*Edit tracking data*
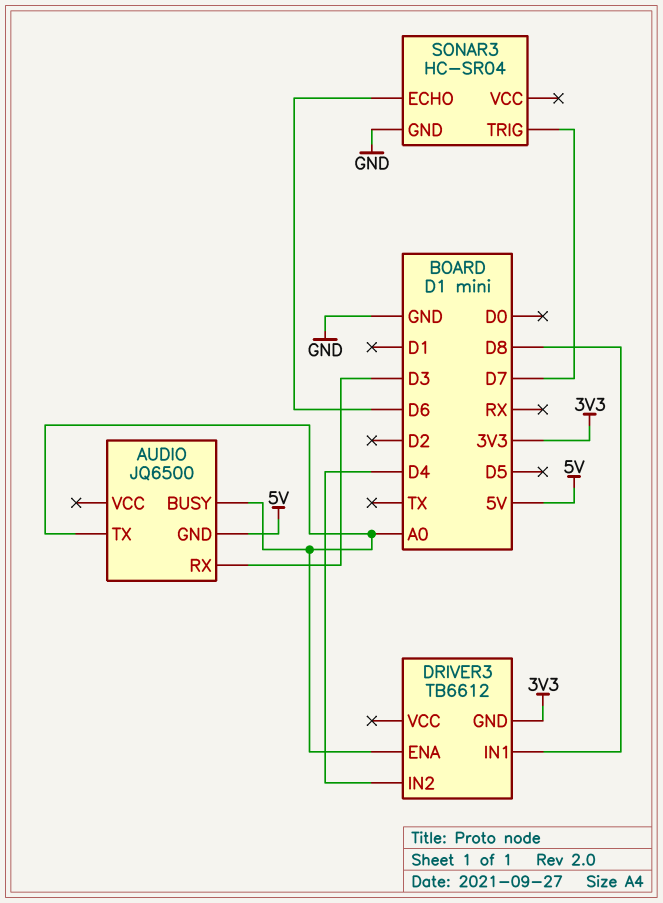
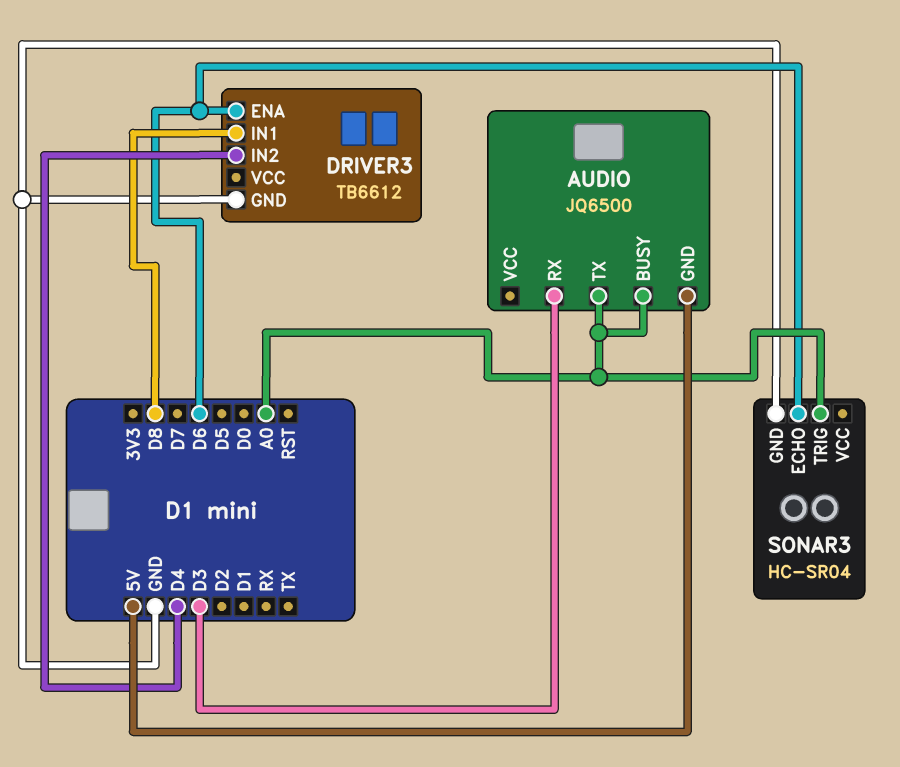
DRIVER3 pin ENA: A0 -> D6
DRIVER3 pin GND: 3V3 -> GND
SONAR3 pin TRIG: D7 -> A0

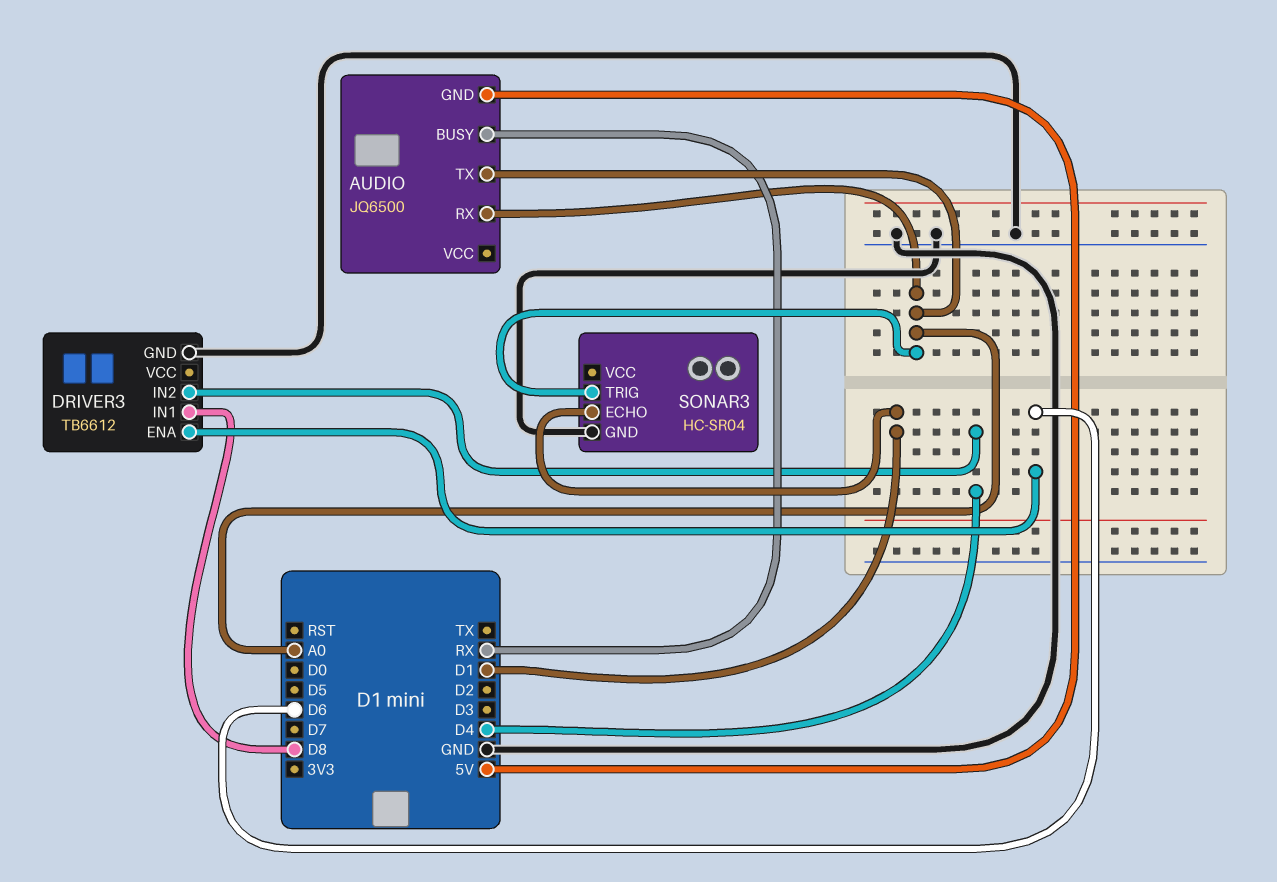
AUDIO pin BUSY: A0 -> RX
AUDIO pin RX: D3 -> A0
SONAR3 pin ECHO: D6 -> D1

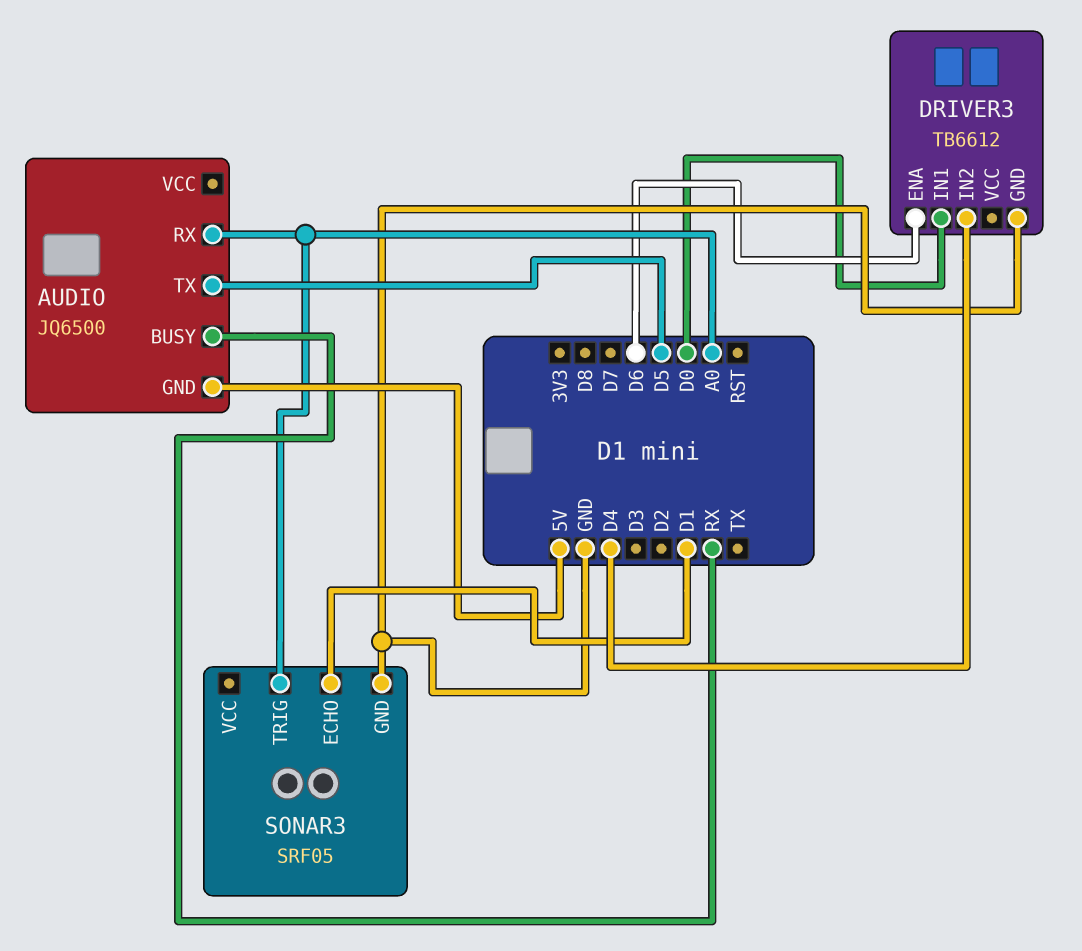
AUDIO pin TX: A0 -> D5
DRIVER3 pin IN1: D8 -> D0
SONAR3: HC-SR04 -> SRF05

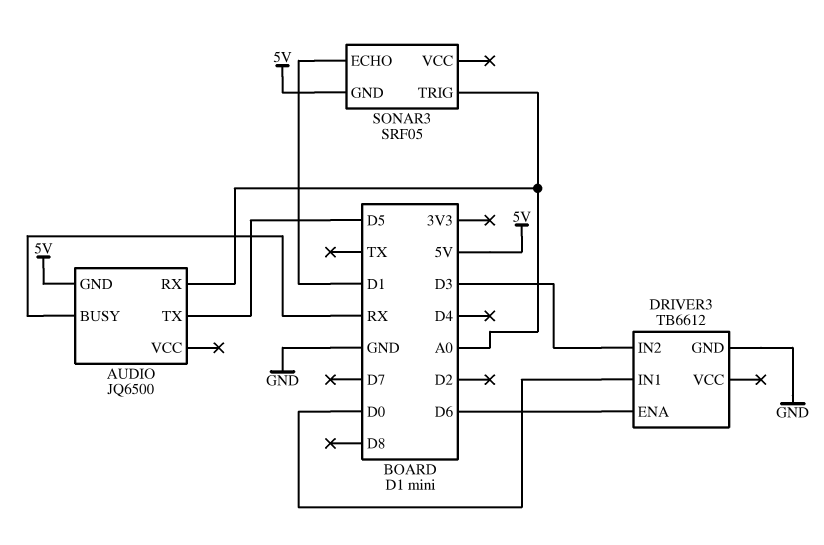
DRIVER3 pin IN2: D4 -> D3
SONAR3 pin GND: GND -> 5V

--

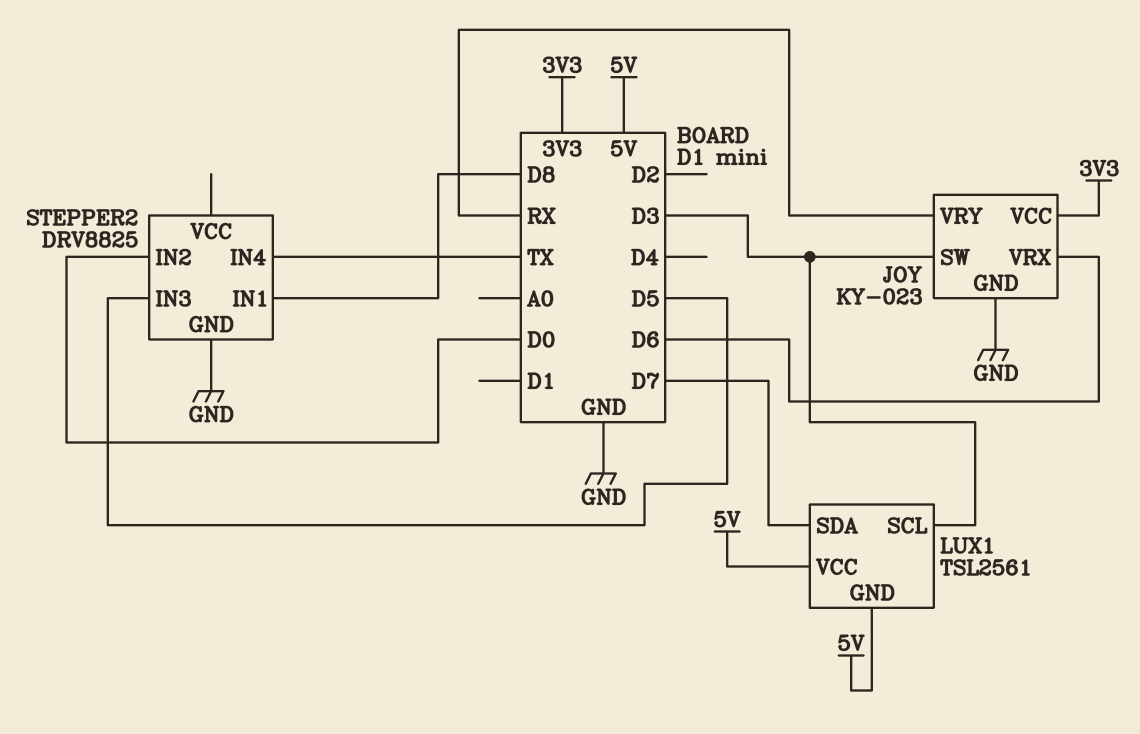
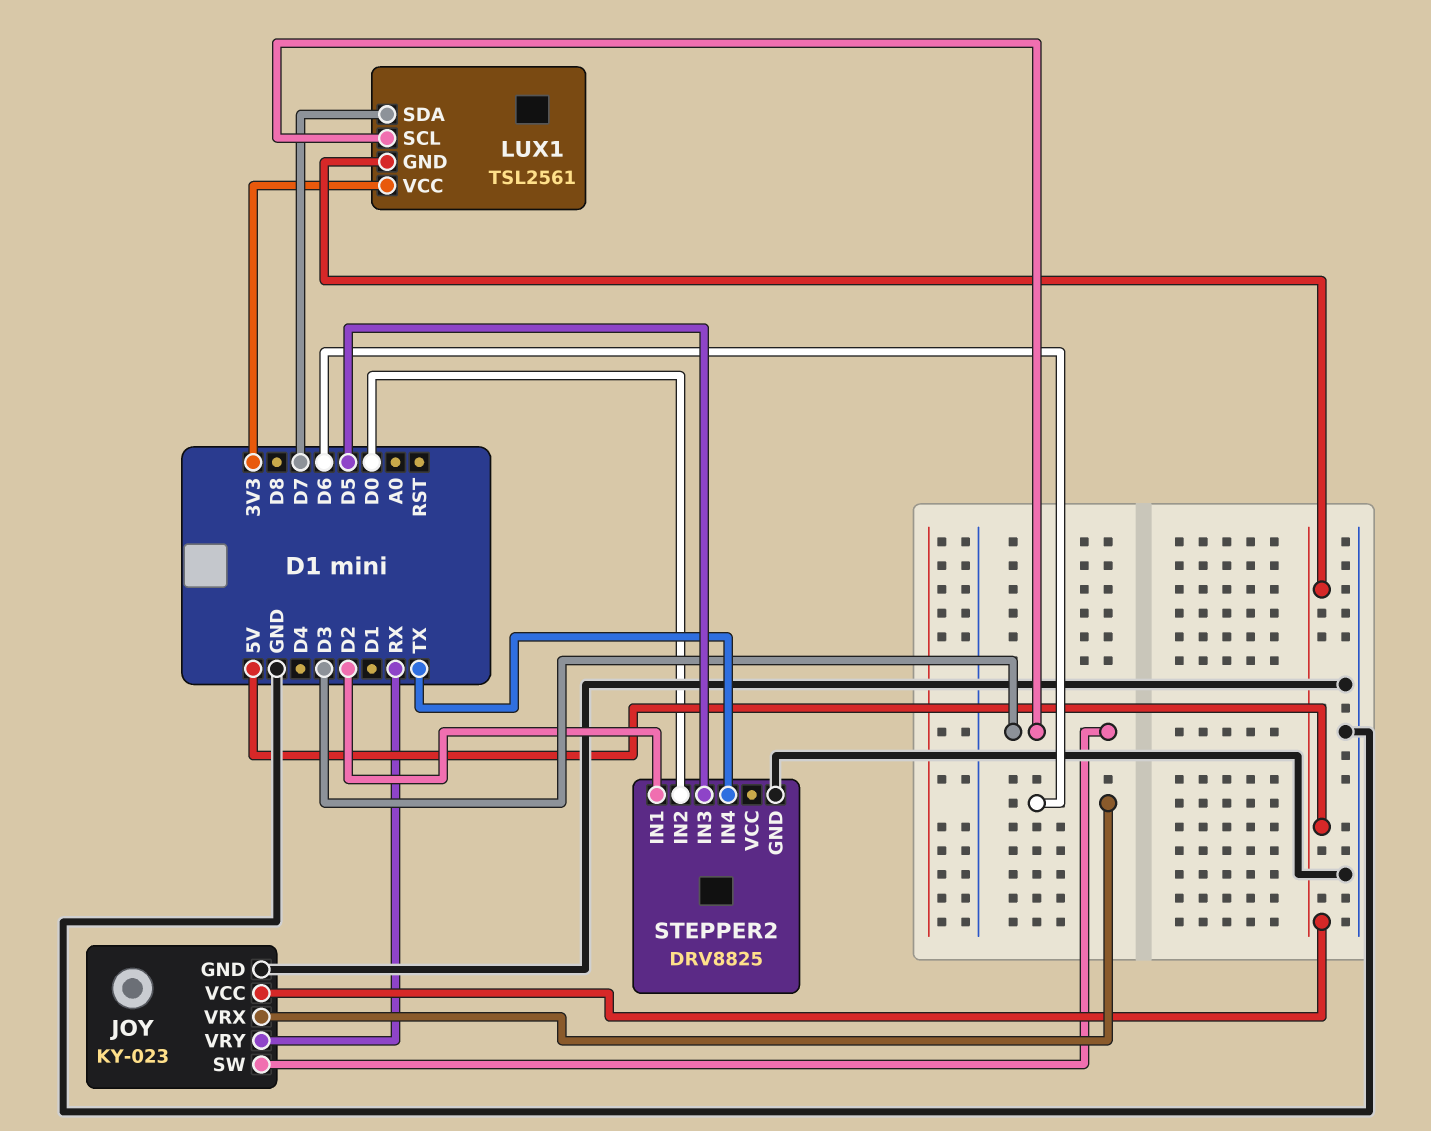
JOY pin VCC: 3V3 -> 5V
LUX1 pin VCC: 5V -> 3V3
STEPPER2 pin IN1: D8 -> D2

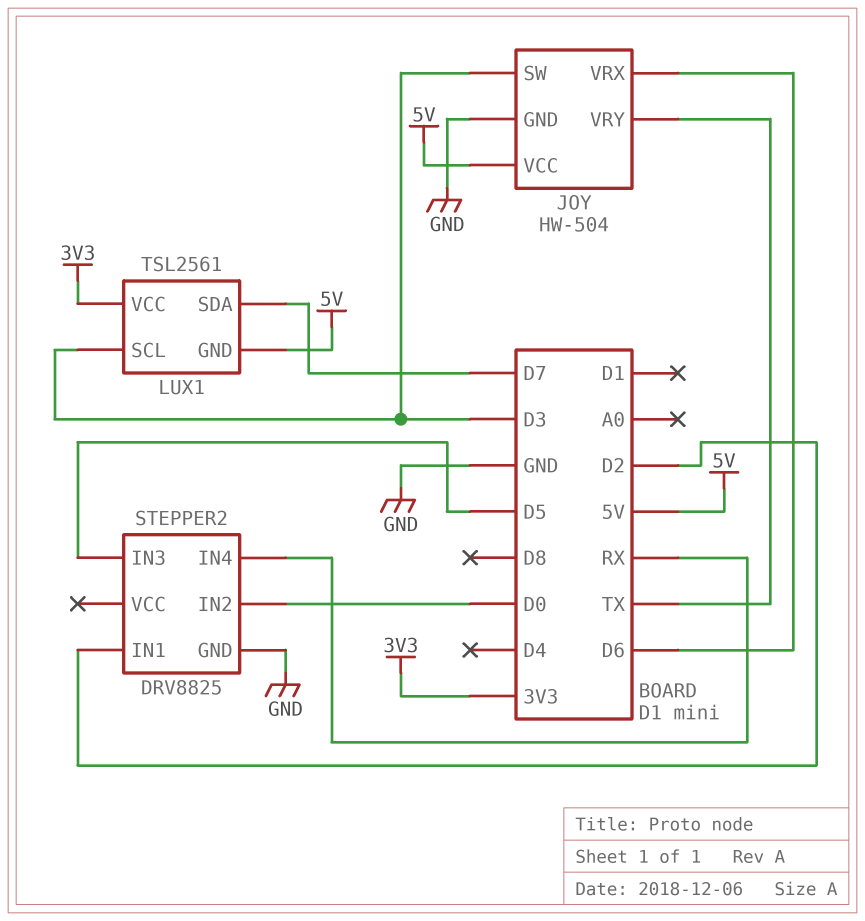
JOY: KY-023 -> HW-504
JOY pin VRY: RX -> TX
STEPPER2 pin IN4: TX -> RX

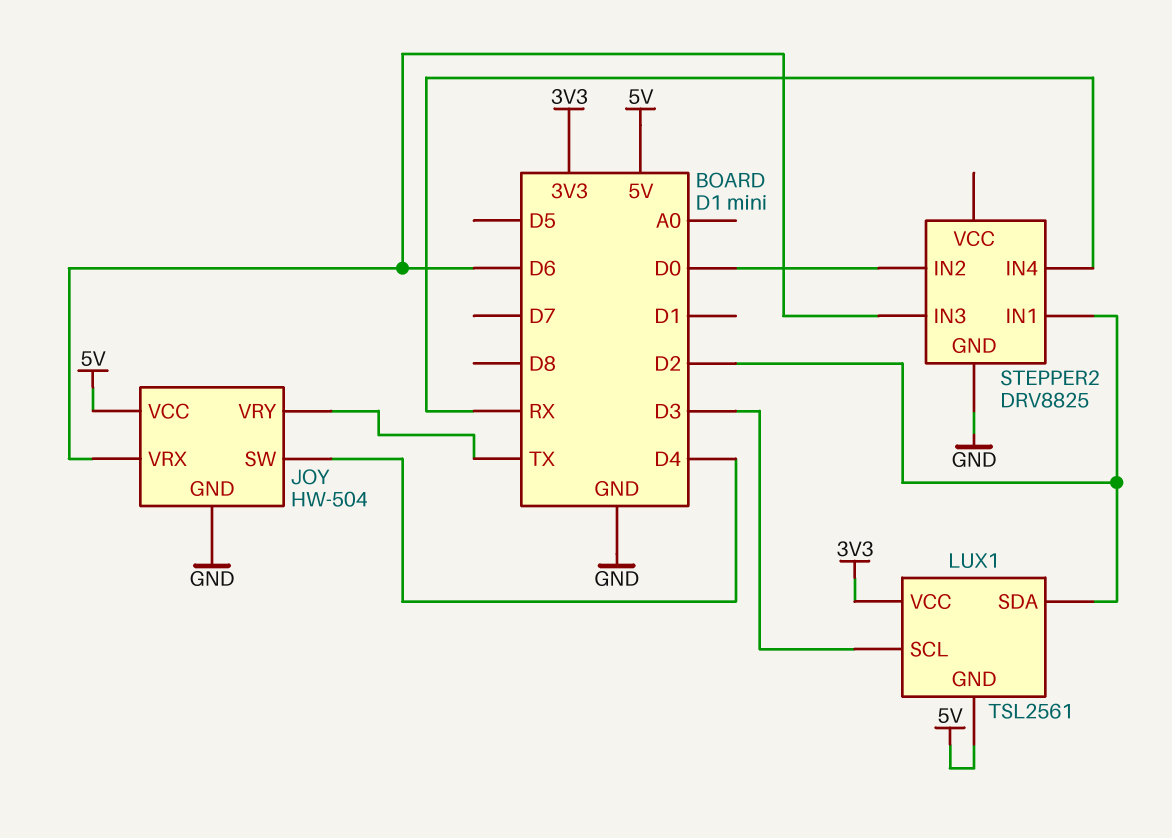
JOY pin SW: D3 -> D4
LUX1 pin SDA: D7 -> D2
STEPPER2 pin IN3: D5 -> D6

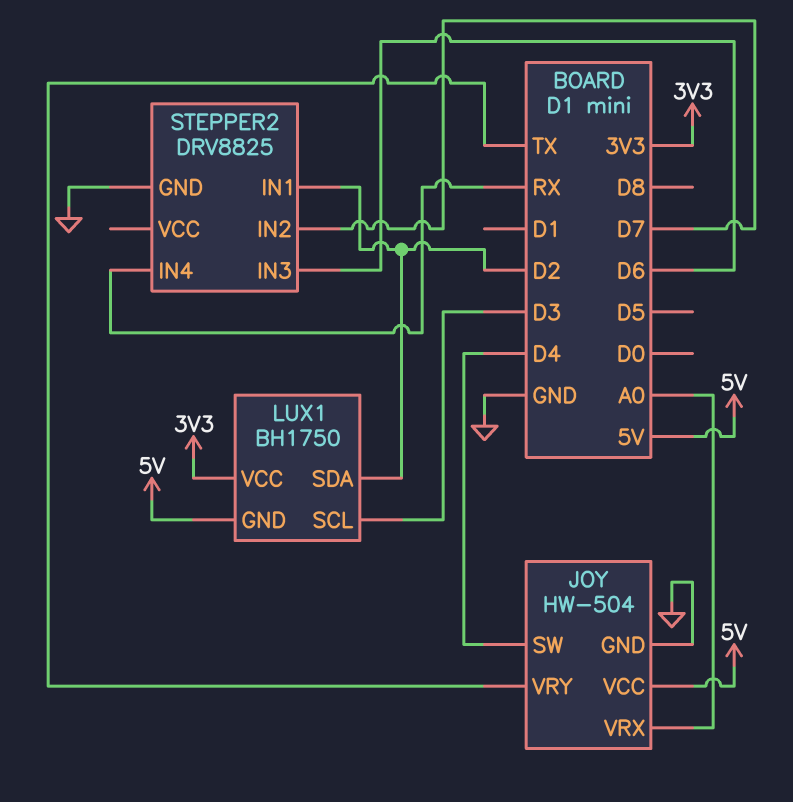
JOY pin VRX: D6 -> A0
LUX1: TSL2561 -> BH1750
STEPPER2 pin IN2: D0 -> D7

*Your objective*
Copy word for word the lines above, starting at the line containing "DRIVER3 pin ENA: A0 -> D6" and ending at the line containing "SONAR3 pin GND: GND -> 5V", inclusive, with no pictures.

*Answer for this exercise*
DRIVER3 pin ENA: A0 -> D6
DRIVER3 pin GND: 3V3 -> GND
SONAR3 pin TRIG: D7 -> A0

AUDIO pin BUSY: A0 -> RX
AUDIO pin RX: D3 -> A0
SONAR3 pin ECHO: D6 -> D1

AUDIO pin TX: A0 -> D5
DRIVER3 pin IN1: D8 -> D0
SONAR3: HC-SR04 -> SRF05

DRIVER3 pin IN2: D4 -> D3
SONAR3 pin GND: GND -> 5V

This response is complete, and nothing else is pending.